(INFORMATION SUPPLIED)
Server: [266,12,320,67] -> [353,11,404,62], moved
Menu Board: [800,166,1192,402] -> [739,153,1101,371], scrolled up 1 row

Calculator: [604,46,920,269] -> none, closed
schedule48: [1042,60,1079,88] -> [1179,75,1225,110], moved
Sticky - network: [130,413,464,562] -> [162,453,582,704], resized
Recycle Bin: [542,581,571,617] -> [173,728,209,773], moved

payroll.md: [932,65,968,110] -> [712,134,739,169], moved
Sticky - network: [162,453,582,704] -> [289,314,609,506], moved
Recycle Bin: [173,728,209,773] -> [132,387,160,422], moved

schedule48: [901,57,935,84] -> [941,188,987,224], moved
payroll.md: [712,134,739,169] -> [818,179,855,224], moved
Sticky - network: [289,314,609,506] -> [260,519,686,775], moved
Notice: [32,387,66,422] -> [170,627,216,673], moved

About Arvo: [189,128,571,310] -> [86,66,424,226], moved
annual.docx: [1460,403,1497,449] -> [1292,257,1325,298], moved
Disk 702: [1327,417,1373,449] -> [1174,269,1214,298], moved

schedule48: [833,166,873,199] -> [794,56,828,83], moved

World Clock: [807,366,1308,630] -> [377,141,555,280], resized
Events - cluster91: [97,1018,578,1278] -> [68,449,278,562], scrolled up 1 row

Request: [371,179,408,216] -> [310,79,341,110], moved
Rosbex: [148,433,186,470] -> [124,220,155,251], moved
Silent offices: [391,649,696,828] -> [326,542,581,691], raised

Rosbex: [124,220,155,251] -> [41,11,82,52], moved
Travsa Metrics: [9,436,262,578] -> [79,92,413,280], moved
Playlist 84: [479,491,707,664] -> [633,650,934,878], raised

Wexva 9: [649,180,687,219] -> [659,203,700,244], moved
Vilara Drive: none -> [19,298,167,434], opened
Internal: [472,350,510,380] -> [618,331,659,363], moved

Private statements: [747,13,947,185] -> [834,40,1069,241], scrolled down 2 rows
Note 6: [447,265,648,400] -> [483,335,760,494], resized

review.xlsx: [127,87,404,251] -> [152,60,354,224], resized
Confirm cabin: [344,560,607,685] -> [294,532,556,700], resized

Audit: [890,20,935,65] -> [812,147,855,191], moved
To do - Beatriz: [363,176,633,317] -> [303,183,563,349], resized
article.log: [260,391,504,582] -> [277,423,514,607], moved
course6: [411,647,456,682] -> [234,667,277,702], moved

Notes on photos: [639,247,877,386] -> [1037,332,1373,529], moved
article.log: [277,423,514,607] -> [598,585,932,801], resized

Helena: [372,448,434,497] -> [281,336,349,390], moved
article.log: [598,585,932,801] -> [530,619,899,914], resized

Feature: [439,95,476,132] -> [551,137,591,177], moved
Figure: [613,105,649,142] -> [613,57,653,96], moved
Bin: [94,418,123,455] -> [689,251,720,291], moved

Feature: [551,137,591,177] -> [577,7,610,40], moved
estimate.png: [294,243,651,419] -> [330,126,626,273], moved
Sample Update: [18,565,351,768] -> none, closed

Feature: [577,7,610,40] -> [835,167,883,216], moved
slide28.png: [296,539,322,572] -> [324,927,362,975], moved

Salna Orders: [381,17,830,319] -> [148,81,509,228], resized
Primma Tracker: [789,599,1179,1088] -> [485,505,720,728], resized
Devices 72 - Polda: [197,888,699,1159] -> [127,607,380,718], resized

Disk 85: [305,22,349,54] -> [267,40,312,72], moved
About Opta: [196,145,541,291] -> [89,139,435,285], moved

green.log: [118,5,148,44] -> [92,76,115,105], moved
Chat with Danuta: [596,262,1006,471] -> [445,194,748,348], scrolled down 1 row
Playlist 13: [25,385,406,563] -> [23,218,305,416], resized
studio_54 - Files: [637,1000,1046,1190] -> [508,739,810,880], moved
(End INFORMATION SUPPLIED)
WORK TO BE COMPLETED: Search the entries for the word "closed". Copy each line where it appears.

FINISHED TASK:
Calculator: [604,46,920,269] -> none, closed
Sample Update: [18,565,351,768] -> none, closed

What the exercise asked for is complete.